> **WORK TASK**
Look through the records and copy each line with the string "none" in it.

> **RECORDS FOR THE EXERCISE**
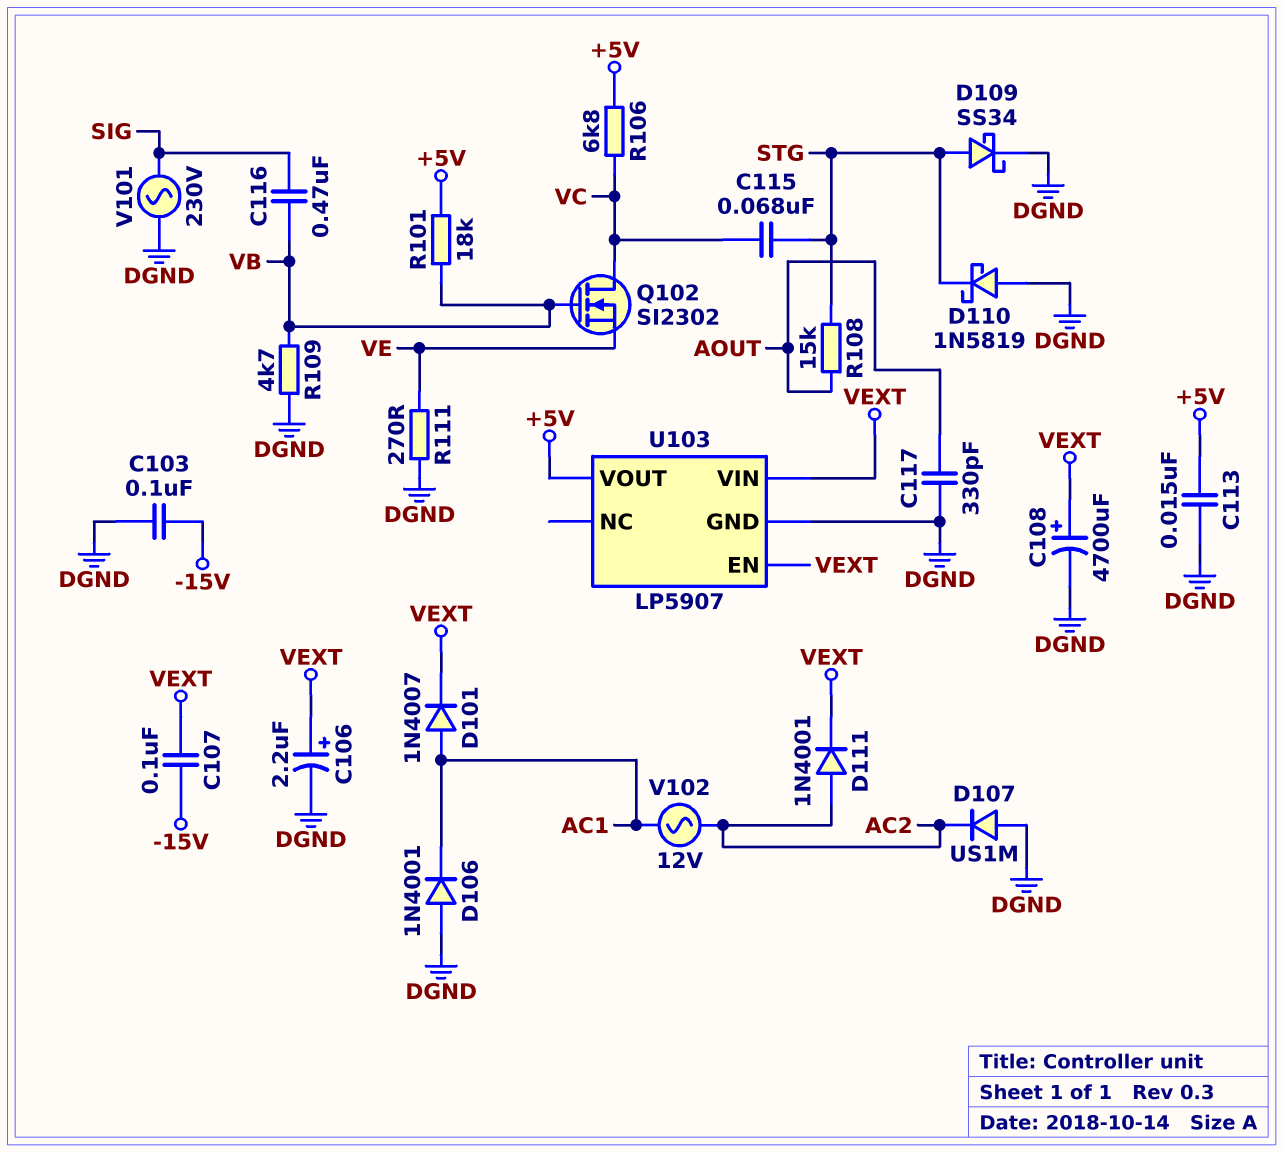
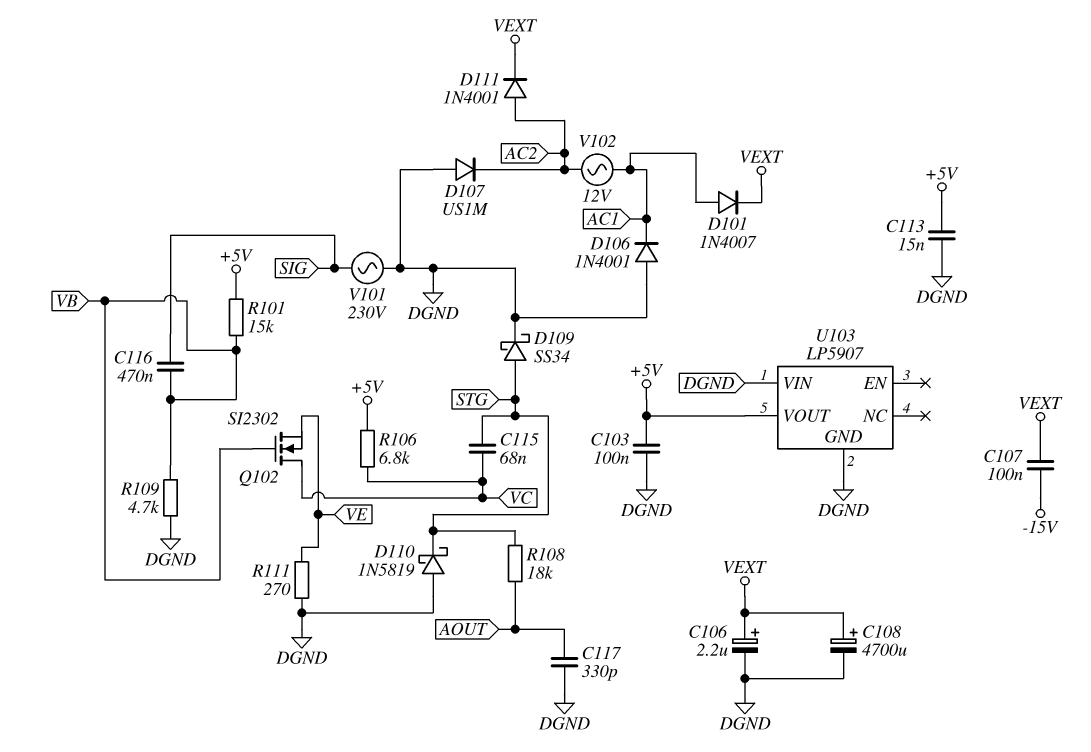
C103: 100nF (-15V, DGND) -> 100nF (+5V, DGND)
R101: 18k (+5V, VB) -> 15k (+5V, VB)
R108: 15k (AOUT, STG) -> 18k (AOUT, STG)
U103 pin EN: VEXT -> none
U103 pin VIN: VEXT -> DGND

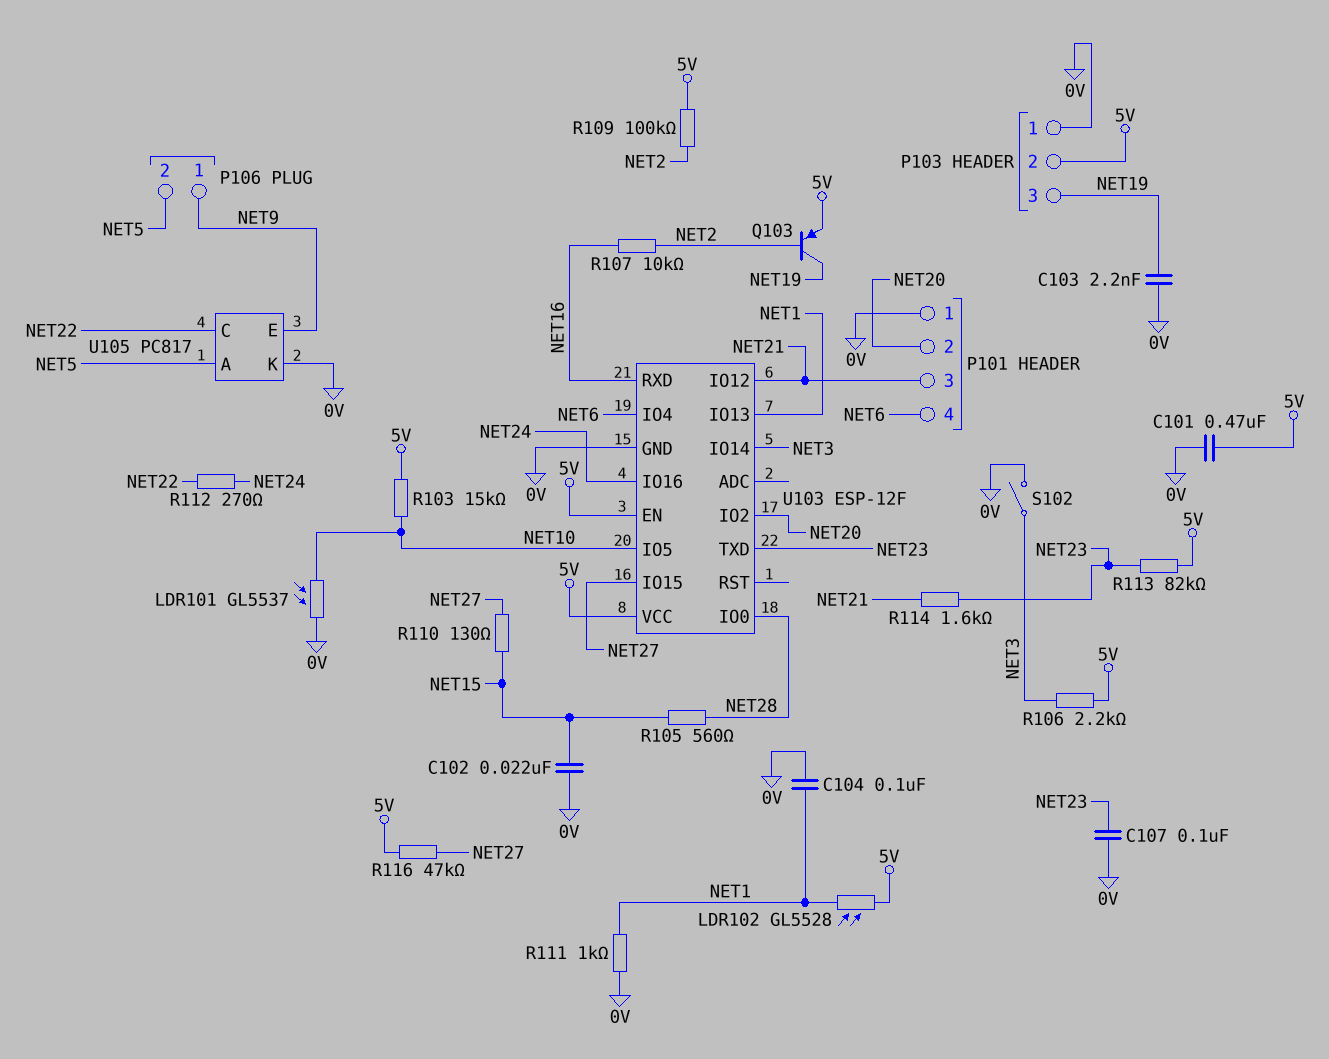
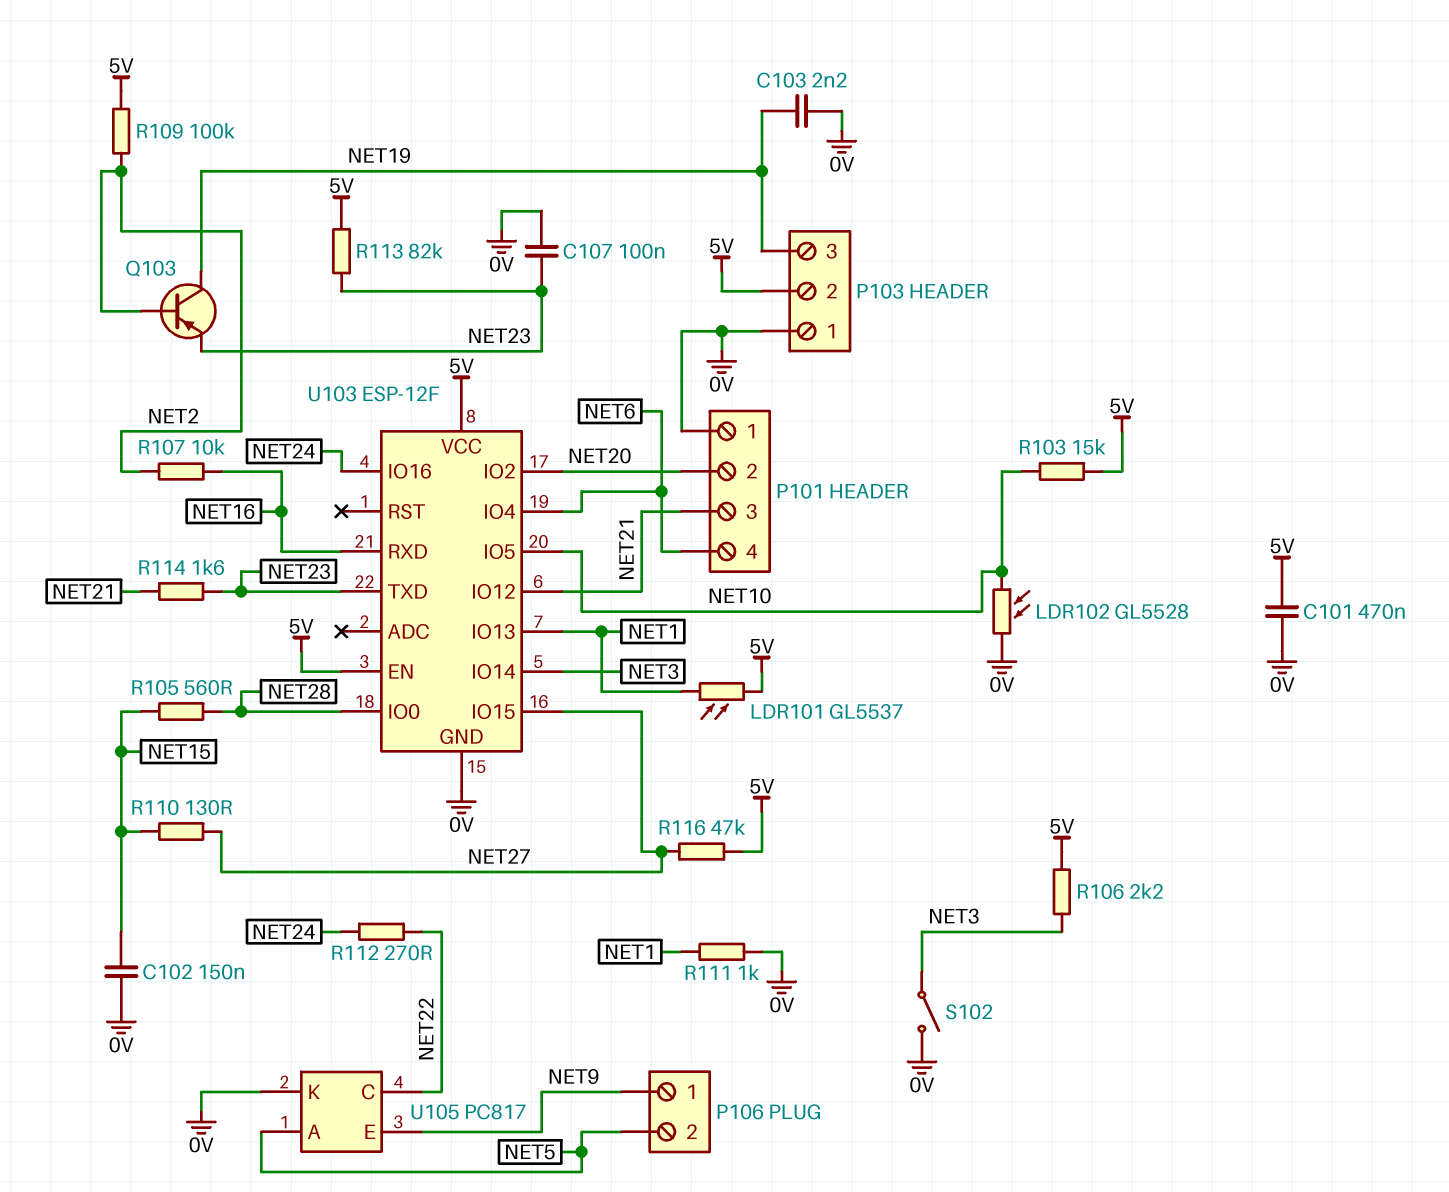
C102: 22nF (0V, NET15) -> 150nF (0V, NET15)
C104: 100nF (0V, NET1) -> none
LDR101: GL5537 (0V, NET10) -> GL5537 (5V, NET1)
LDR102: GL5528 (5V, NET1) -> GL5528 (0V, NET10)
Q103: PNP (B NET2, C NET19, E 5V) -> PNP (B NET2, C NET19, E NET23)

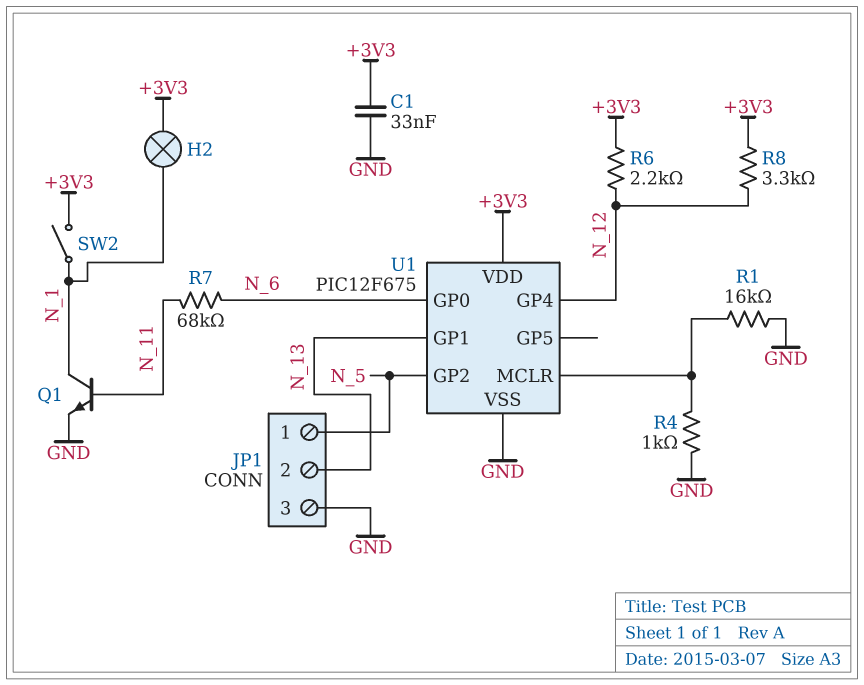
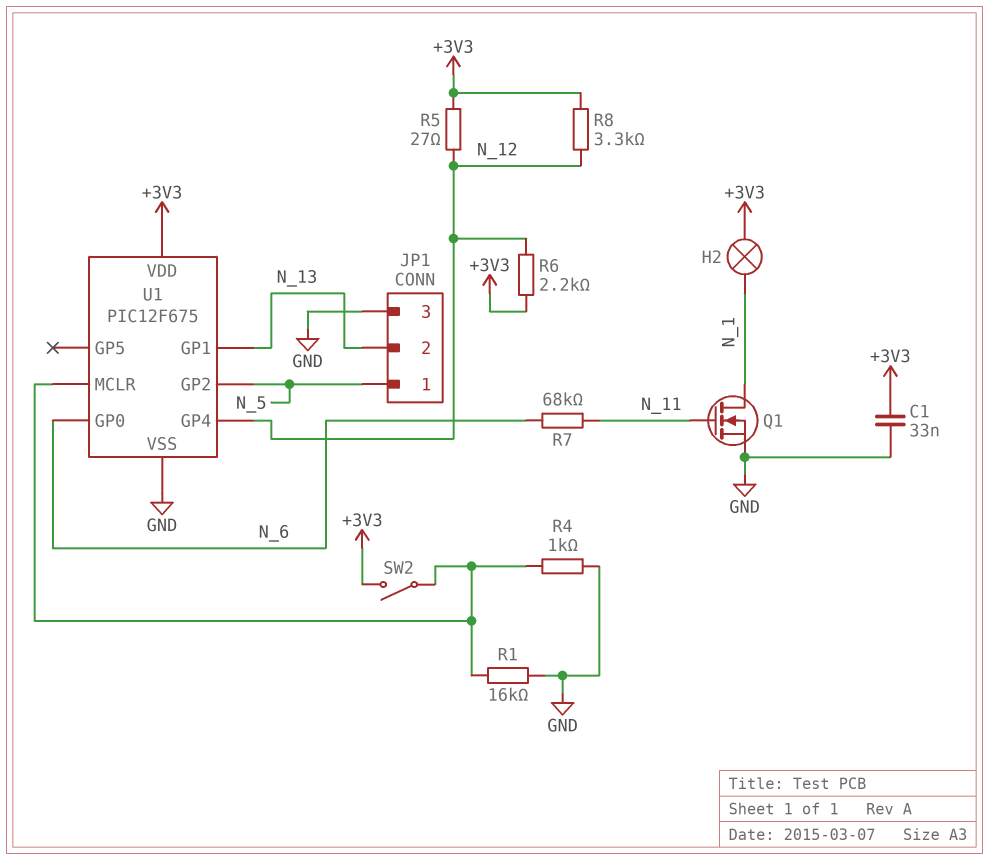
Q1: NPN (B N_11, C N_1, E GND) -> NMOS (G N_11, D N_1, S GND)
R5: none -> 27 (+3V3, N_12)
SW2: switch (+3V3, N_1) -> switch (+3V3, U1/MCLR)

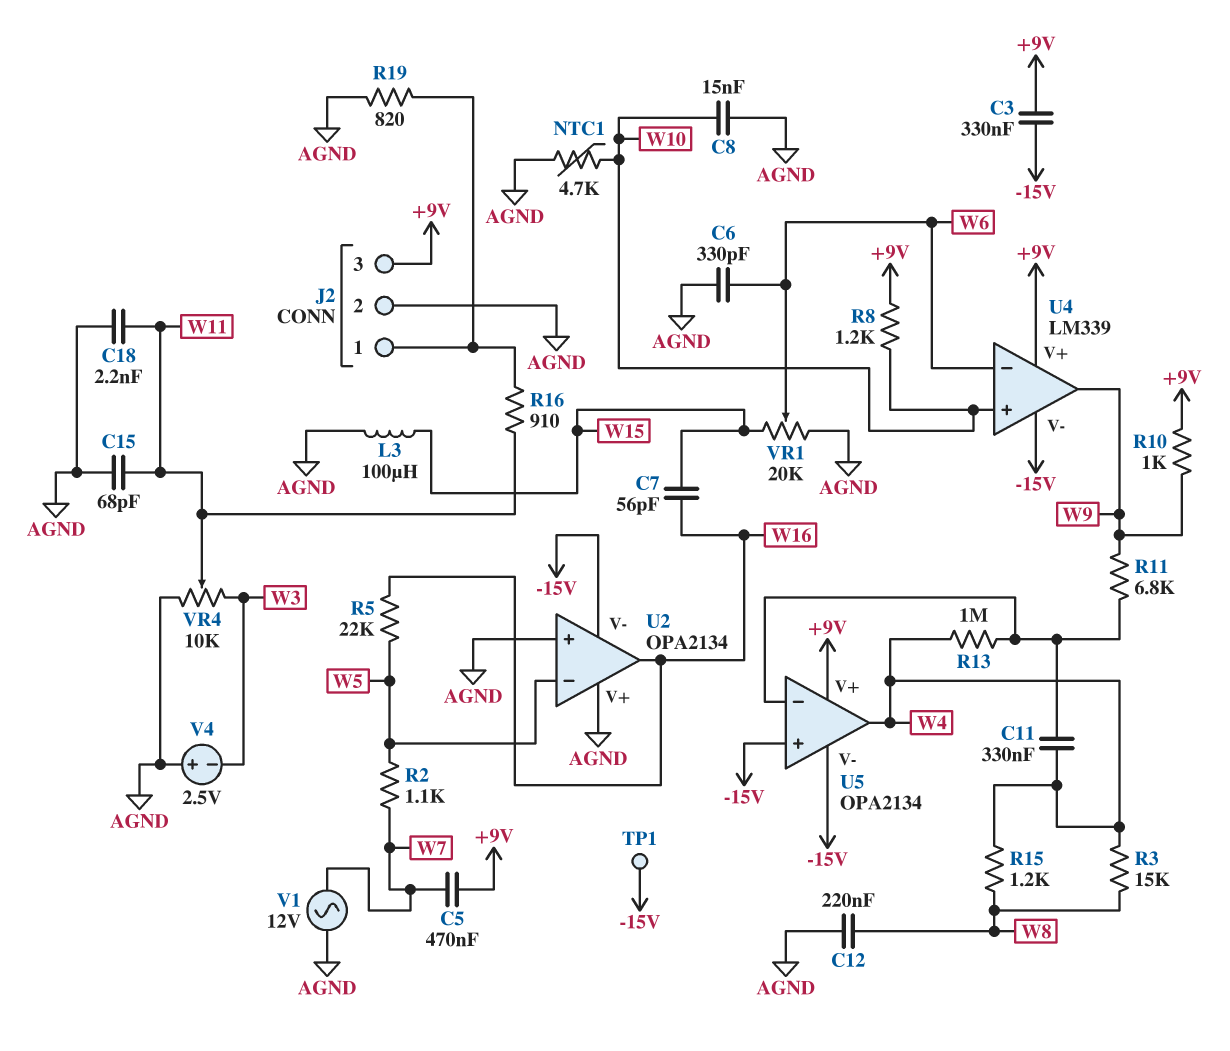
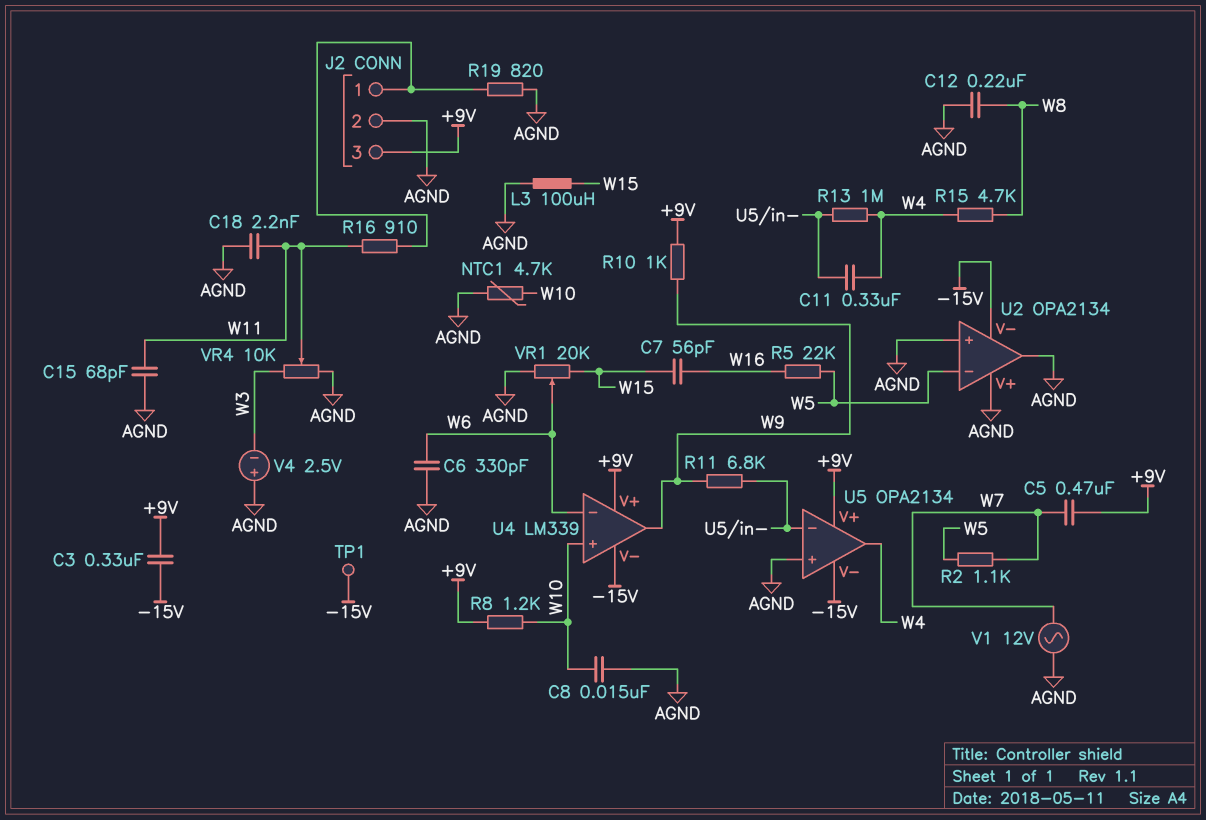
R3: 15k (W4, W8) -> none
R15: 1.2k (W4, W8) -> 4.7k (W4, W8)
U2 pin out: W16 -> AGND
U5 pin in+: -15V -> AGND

> **REPLY**
U103 pin EN: VEXT -> none
C104: 100nF (0V, NET1) -> none
R5: none -> 27 (+3V3, N_12)
R3: 15k (W4, W8) -> none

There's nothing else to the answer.